* Task instructions:
Which lines of the entries below include "image"? List them all.

Satellite object listings:
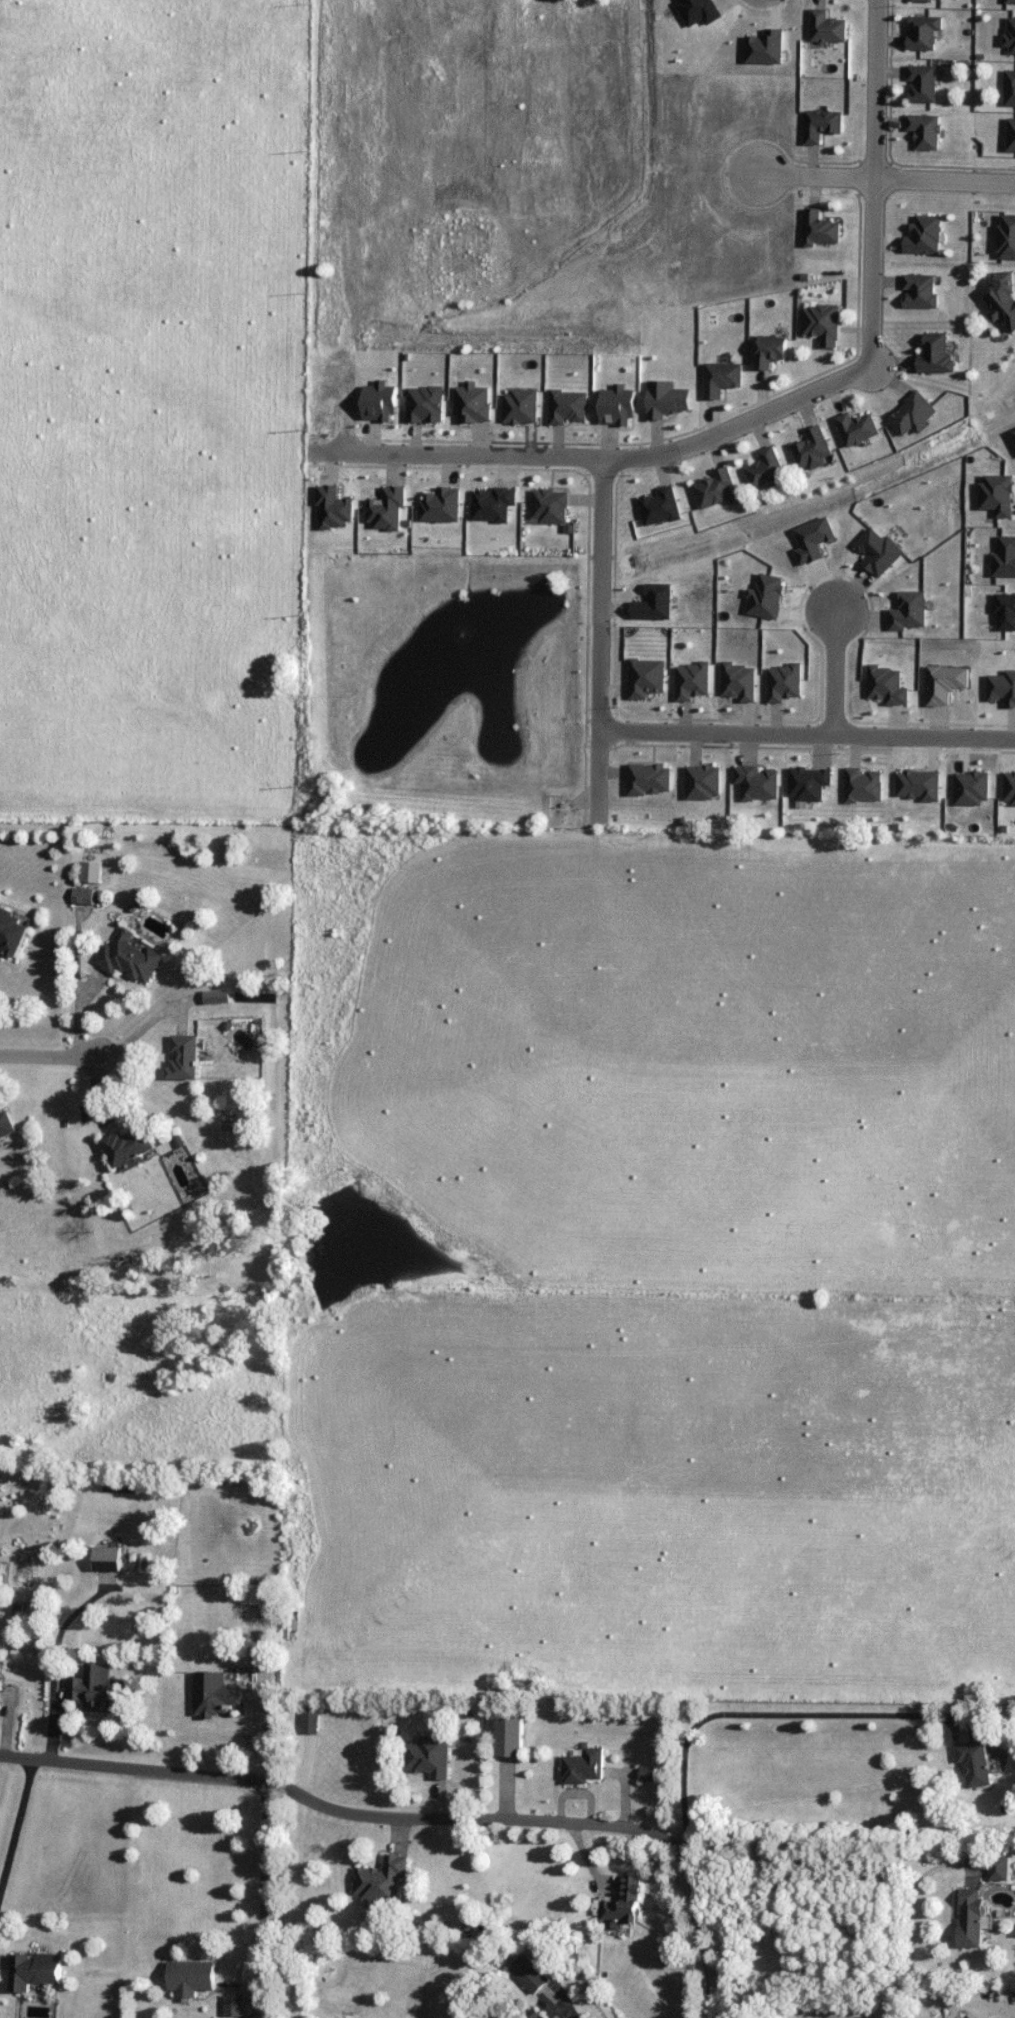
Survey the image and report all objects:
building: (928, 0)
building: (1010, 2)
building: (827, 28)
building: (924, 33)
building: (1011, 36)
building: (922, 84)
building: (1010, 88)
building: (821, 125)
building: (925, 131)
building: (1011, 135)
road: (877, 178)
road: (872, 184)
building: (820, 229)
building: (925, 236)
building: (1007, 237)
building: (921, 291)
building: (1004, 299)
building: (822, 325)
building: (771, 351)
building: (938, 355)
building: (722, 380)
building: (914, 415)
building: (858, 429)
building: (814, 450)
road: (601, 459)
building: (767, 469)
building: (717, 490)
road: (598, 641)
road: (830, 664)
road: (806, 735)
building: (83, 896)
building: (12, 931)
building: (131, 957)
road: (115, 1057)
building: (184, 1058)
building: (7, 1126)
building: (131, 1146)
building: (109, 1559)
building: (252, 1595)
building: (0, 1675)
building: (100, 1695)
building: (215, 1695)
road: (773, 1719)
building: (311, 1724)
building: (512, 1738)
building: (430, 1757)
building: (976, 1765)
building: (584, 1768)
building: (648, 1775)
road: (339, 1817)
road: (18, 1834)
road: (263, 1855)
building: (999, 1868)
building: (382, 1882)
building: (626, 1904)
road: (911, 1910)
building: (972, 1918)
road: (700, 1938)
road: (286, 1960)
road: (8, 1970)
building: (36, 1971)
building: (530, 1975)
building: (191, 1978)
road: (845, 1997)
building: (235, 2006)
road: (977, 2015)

---

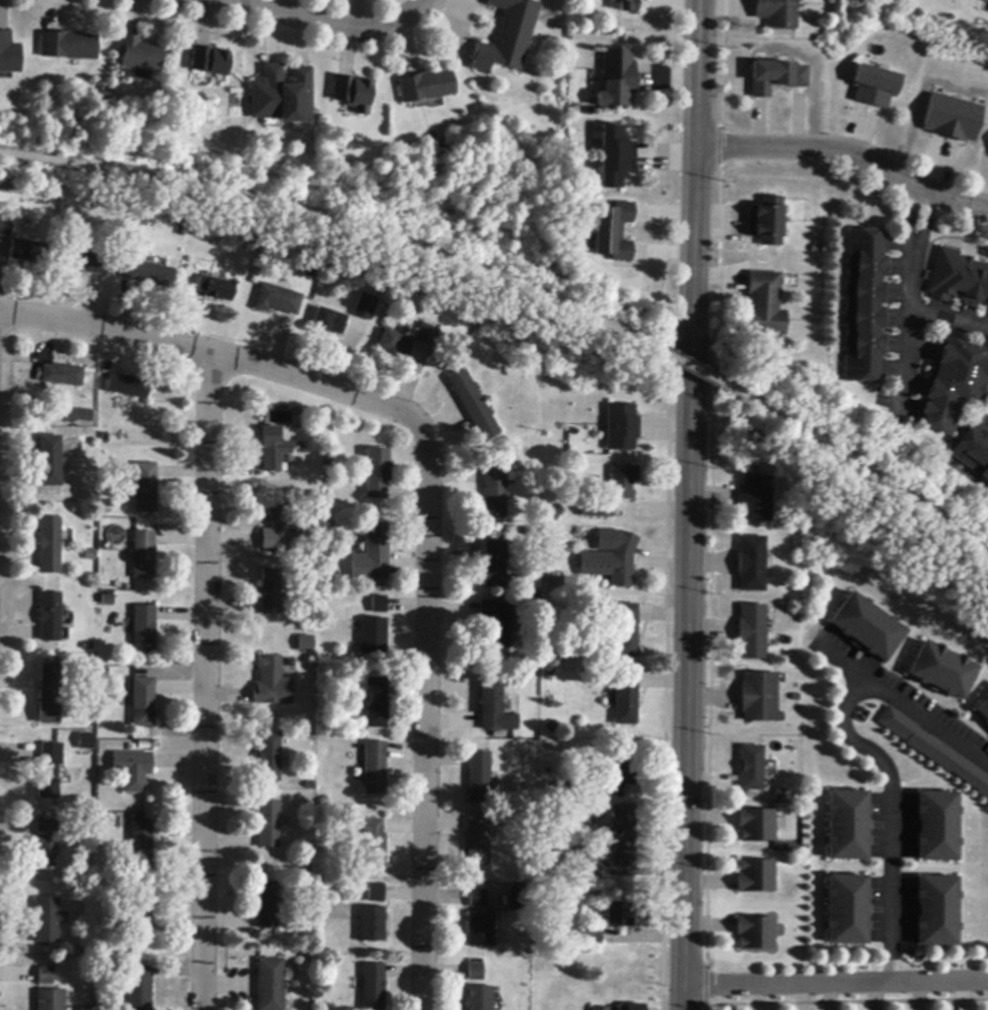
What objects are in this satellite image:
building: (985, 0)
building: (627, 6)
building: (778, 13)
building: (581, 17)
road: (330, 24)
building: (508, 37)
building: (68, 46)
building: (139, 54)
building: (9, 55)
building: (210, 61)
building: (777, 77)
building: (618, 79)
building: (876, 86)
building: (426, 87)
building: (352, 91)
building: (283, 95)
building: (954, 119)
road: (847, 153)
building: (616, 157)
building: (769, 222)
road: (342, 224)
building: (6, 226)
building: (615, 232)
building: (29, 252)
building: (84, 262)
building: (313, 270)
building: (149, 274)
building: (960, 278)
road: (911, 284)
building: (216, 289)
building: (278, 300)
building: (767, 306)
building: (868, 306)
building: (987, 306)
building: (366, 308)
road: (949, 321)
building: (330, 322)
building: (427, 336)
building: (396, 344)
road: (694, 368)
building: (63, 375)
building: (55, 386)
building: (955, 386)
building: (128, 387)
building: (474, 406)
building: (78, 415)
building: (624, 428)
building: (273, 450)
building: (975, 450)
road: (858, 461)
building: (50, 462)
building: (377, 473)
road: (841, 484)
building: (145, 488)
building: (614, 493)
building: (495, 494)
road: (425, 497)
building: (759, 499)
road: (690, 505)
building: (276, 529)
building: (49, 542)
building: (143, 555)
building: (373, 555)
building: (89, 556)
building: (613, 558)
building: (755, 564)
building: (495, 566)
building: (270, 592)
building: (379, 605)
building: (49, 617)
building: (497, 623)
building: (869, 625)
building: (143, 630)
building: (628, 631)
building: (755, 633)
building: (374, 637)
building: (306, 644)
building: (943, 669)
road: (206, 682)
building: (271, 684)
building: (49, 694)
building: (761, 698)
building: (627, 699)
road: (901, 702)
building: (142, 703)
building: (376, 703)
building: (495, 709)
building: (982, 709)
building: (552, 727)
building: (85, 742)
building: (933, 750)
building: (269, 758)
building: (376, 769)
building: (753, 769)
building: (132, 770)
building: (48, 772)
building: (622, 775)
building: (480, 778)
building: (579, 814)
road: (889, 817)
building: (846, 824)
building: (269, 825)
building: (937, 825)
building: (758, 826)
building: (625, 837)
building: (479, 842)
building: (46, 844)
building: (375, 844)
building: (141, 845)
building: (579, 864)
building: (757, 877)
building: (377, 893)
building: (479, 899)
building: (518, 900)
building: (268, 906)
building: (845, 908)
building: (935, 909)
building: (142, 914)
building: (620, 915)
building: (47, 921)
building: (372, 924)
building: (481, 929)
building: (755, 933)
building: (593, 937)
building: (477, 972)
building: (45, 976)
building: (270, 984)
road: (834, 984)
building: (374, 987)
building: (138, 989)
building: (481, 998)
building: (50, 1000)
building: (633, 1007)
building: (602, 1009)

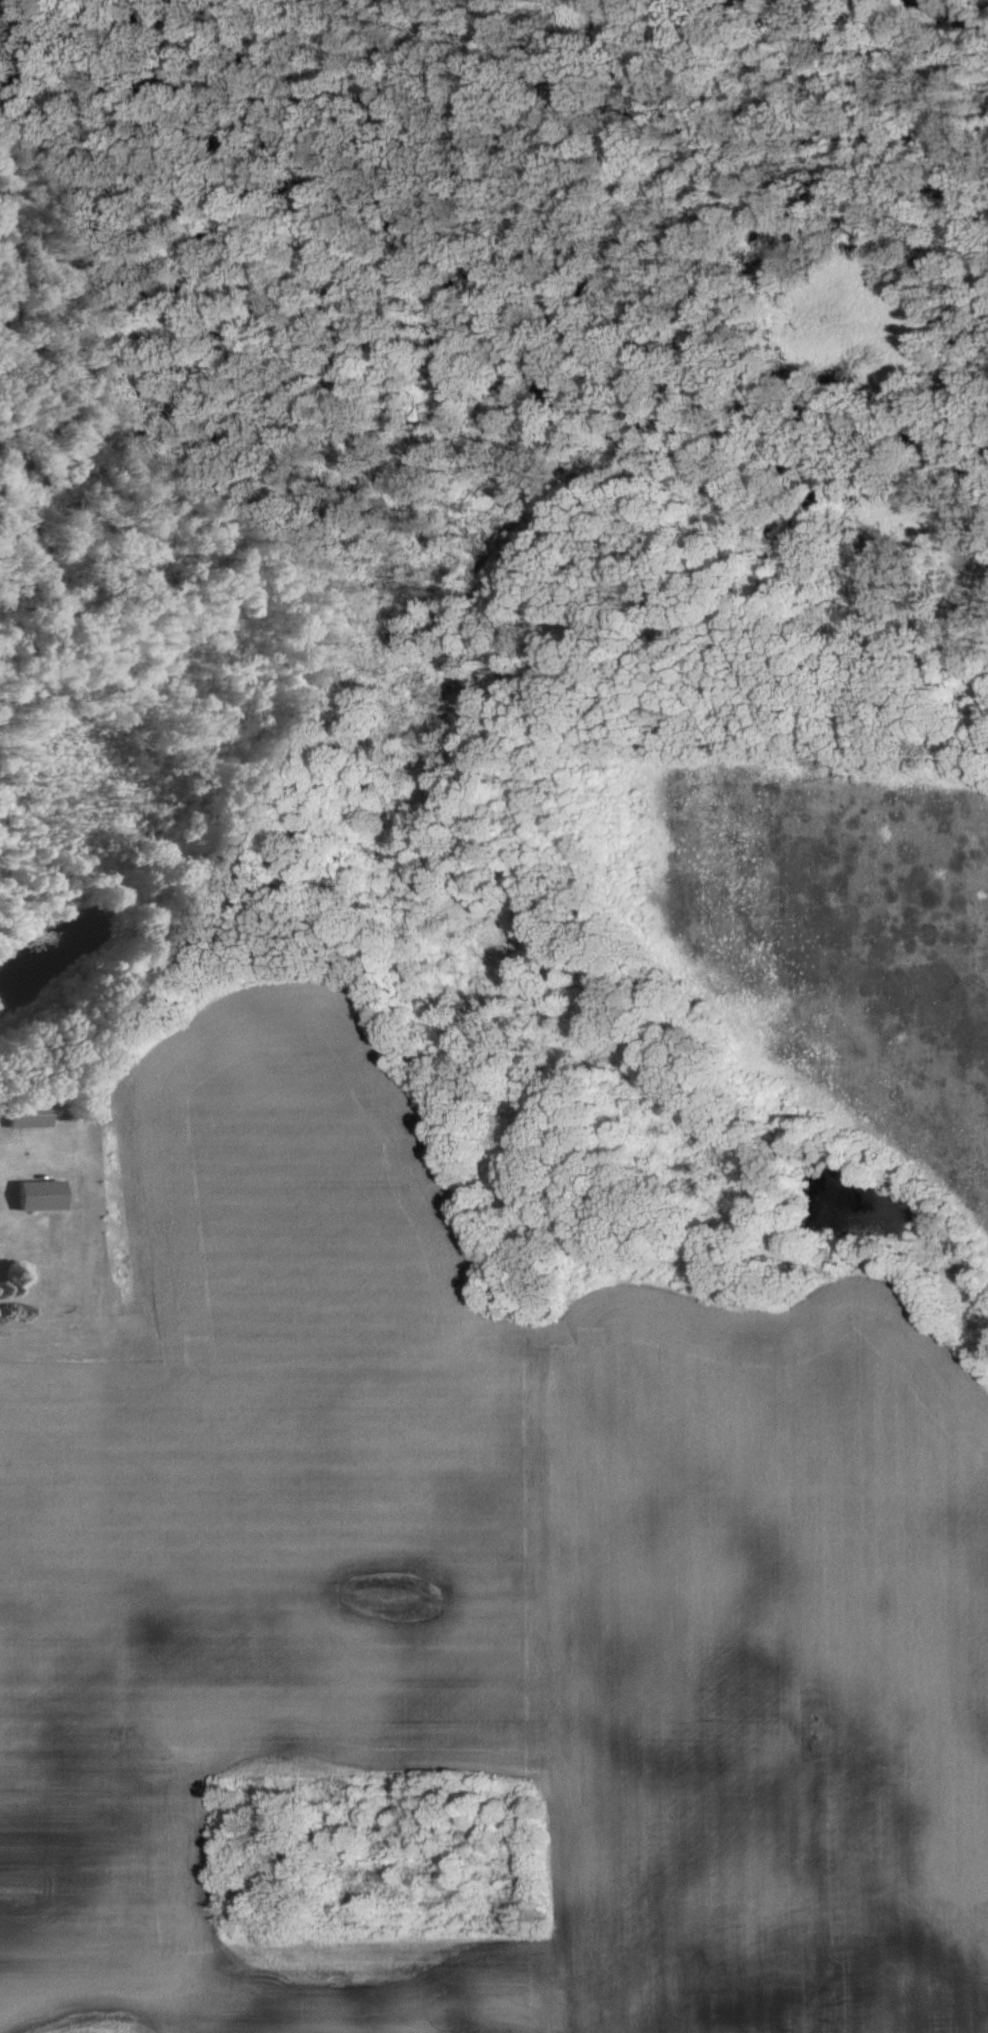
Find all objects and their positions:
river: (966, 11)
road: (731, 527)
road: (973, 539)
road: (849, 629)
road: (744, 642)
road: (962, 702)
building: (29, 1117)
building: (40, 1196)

* Response:
Survey the image and report all objects:
What objects are in this satellite image:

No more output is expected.